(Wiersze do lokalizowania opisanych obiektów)
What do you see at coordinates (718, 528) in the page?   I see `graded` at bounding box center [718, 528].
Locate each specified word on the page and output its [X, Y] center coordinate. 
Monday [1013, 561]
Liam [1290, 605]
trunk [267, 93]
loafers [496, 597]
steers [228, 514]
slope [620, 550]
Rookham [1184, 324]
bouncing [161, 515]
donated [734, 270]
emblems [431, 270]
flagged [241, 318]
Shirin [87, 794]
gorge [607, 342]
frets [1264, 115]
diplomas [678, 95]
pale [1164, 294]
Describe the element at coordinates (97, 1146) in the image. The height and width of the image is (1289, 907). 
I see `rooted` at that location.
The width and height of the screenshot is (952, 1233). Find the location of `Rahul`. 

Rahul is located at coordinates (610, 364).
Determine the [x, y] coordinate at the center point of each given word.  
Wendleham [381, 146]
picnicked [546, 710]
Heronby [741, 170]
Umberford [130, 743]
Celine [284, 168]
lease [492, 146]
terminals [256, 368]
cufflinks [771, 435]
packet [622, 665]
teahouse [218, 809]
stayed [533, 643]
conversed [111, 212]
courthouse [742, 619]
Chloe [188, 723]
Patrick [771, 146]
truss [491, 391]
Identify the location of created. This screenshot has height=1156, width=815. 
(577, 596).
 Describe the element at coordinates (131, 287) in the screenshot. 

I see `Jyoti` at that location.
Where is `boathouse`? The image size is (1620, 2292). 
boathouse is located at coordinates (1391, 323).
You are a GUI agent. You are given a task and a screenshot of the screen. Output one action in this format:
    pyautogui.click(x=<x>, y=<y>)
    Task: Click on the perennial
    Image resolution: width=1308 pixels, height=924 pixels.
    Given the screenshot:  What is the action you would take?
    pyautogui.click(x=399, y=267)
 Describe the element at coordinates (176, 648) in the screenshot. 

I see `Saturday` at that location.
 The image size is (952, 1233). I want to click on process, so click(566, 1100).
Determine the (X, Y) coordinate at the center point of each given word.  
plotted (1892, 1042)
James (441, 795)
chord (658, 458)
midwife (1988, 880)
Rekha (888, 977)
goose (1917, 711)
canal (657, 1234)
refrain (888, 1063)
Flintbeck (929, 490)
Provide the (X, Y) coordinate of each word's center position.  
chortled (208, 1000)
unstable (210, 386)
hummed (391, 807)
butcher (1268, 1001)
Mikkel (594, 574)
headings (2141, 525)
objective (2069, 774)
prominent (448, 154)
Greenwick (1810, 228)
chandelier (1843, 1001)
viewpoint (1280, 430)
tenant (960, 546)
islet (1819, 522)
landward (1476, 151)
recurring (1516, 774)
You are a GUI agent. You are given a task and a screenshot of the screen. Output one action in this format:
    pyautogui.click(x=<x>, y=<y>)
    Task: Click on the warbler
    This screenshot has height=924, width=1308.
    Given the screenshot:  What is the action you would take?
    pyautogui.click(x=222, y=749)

• Zadanie
Należy przedstawić w formie tabeli Markdown o kolumnach „Nr” i „Treść wiersza” wiersze od tego, który zawiera „hummed (391, 807)”, do ostatniego wiersza włącznie, pomijając wiersze puste. W kolumnie „Nr” należy podać numer kolejny.

• Rozwiązane zadanie
| Nr | Treść wiersza |
|---|---|
| 1 | hummed (391, 807) |
| 2 | butcher (1268, 1001) |
| 3 | Mikkel (594, 574) |
| 4 | headings (2141, 525) |
| 5 | objective (2069, 774) |
| 6 | prominent (448, 154) |
| 7 | Greenwick (1810, 228) |
| 8 | chandelier (1843, 1001) |
| 9 | viewpoint (1280, 430) |
| 10 | tenant (960, 546) |
| 11 | islet (1819, 522) |
| 12 | landward (1476, 151) |
| 13 | recurring (1516, 774) |
| 14 | You are a GUI agent. You are given a task and a screenshot of the screen. Output one action in this format: |
| 15 |     pyautogui.click(x=<x>, y=<y>) |
| 16 |     Task: Click on the warbler |
| 17 |     This screenshot has height=924, width=1308. |
| 18 |     Given the screenshot:  What is the action you would take? |
| 19 |     pyautogui.click(x=222, y=749) |